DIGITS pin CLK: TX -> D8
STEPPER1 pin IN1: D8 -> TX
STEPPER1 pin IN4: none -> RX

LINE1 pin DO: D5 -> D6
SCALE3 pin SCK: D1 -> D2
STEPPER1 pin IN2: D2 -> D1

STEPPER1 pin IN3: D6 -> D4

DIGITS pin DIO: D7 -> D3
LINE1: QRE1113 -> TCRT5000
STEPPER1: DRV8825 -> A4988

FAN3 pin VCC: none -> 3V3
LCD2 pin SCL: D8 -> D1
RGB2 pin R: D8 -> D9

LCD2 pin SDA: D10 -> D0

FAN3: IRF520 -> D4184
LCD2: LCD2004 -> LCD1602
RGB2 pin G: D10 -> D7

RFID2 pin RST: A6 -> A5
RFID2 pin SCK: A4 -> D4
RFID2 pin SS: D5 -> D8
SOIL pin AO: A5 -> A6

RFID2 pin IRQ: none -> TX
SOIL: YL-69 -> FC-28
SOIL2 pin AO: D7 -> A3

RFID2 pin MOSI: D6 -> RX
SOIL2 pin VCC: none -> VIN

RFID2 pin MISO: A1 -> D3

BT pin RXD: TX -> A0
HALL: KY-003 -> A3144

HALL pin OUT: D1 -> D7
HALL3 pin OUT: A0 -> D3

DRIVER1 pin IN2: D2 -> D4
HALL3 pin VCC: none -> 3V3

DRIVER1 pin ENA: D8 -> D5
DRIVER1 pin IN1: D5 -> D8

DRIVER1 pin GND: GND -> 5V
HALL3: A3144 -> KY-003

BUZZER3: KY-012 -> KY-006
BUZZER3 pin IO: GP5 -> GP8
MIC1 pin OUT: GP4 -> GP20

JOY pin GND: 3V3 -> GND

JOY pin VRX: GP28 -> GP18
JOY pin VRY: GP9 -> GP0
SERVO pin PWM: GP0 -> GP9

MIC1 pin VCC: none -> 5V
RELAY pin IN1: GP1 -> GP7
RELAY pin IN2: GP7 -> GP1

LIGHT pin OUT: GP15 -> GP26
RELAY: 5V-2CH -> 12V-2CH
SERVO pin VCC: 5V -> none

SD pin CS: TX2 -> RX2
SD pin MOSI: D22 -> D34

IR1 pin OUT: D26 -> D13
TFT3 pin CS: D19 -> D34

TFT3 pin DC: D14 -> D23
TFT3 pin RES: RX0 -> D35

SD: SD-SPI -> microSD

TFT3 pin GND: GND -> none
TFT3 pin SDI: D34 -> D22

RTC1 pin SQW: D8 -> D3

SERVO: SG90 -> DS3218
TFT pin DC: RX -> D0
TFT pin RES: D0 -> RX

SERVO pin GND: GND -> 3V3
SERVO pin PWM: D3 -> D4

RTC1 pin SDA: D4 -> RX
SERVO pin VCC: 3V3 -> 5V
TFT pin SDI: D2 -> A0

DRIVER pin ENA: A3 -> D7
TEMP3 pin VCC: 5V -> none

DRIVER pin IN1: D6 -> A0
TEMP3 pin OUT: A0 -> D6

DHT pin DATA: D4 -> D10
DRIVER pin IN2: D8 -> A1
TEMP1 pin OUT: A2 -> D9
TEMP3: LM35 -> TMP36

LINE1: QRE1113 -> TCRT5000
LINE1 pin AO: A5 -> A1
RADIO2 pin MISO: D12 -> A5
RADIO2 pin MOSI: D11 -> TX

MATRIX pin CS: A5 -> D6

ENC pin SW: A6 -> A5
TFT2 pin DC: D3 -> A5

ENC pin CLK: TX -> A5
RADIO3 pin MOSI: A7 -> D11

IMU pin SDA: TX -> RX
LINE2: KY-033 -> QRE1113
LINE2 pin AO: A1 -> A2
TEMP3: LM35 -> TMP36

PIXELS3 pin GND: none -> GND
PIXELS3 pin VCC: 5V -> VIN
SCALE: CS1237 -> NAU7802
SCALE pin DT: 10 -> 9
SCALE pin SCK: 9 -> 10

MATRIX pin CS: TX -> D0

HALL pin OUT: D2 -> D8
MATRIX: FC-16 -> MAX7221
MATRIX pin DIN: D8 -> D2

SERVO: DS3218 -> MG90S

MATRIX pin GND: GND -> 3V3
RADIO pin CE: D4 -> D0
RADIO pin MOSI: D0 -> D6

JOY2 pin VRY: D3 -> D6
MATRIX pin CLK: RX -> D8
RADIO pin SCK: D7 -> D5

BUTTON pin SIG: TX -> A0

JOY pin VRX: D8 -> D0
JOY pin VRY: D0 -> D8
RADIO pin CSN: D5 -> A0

-*-*-

#### [Task instructions]
Above are the records. Identify each line that contains the word "RELAY".

#### [Solved exercise]
RELAY pin IN1: GP1 -> GP7
RELAY pin IN2: GP7 -> GP1
RELAY: 5V-2CH -> 12V-2CH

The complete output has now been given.